REQUIRED ACTION: All lines in the data bearing the string "black" should be identified and copied.

(Object correspondence data)
━━━━
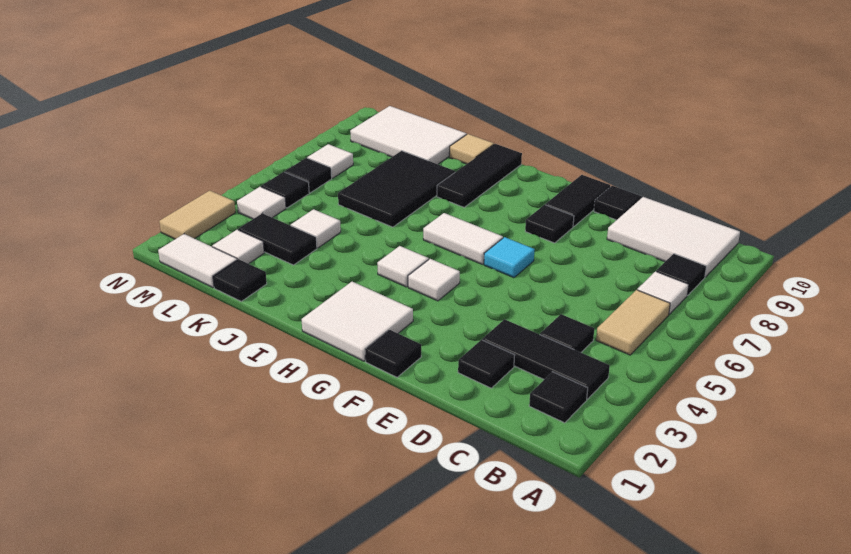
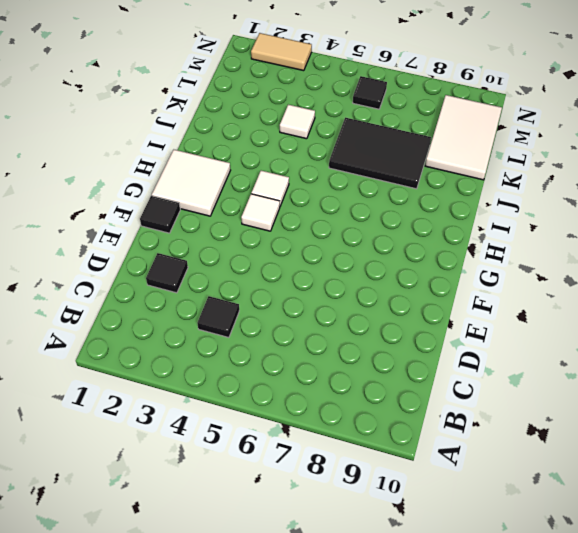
none -> black 1x1 tile [529,372,588,423]
none -> black 1x3 tile [482,319,610,399]
none -> tan 1x2 tile [596,290,670,355]
none -> white 1x1 tile [637,271,689,314]

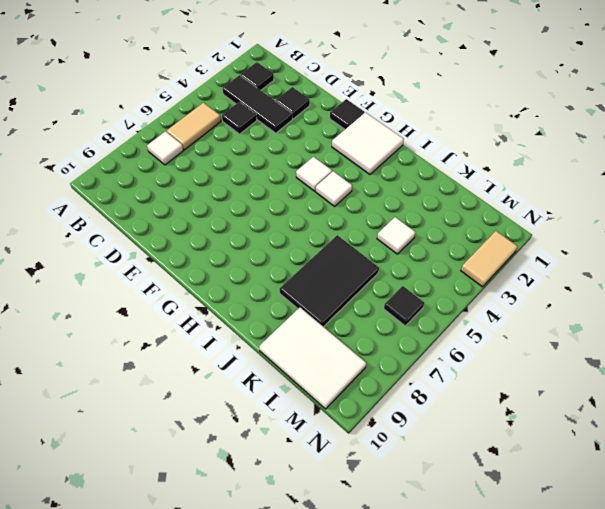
none -> black 1x1 tile [656,254,707,295]
none -> white 2x3 tile [607,197,740,277]
none -> black 1x1 tile [594,186,642,220]
none -> cyan 1x1 tile [484,237,535,278]

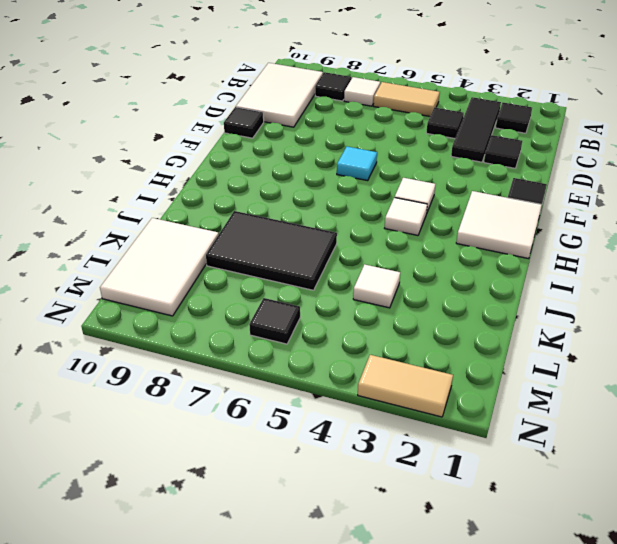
none -> black 1x1 tile [525,205,574,243]
none -> black 1x2 tile [545,175,610,227]
none -> white 1x2 tile [423,213,503,265]
none -> black 1x3 tile [437,144,522,207]

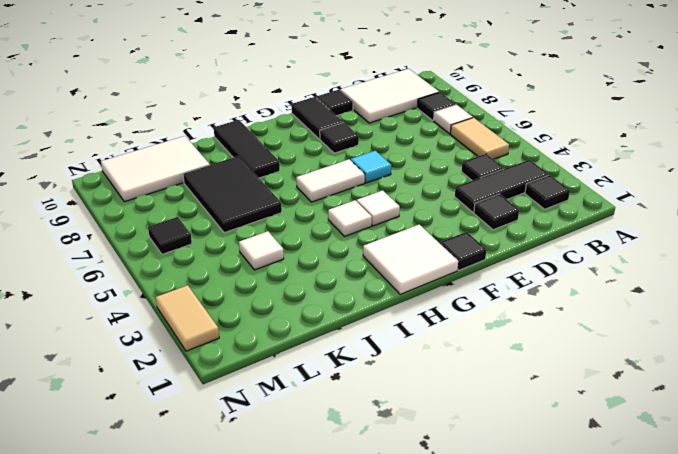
none -> tan 1x1 tile [449,134,494,164]
none -> black 1x1 tile [213,259,267,301]
none -> black 1x2 tile [238,213,317,265]
none -> white 1x2 tile [158,234,237,288]

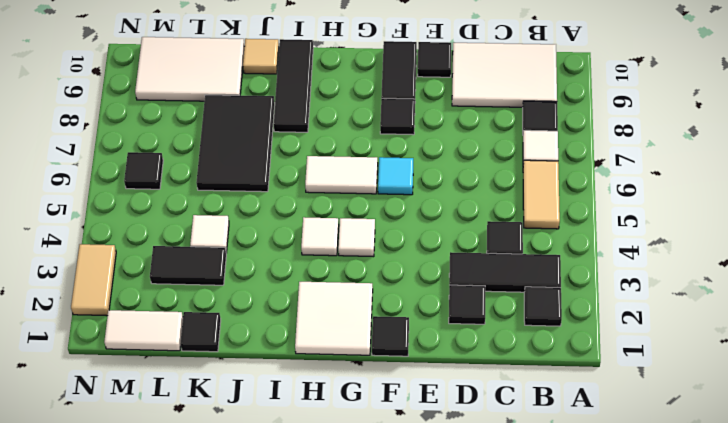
none -> white 1x1 tile [212,230,264,264]
none -> white 1x1 tile [237,187,286,219]
none -> black 1x1 tile [261,172,309,208]
none -> white 1x1 tile [307,144,353,178]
━━━━
FINISHED EXERCISE:
none -> black 1x1 tile [529,372,588,423]
none -> black 1x3 tile [482,319,610,399]
none -> black 1x1 tile [656,254,707,295]
none -> black 1x1 tile [594,186,642,220]
none -> black 1x1 tile [525,205,574,243]
none -> black 1x2 tile [545,175,610,227]
none -> black 1x3 tile [437,144,522,207]
none -> black 1x1 tile [213,259,267,301]
none -> black 1x2 tile [238,213,317,265]
none -> black 1x1 tile [261,172,309,208]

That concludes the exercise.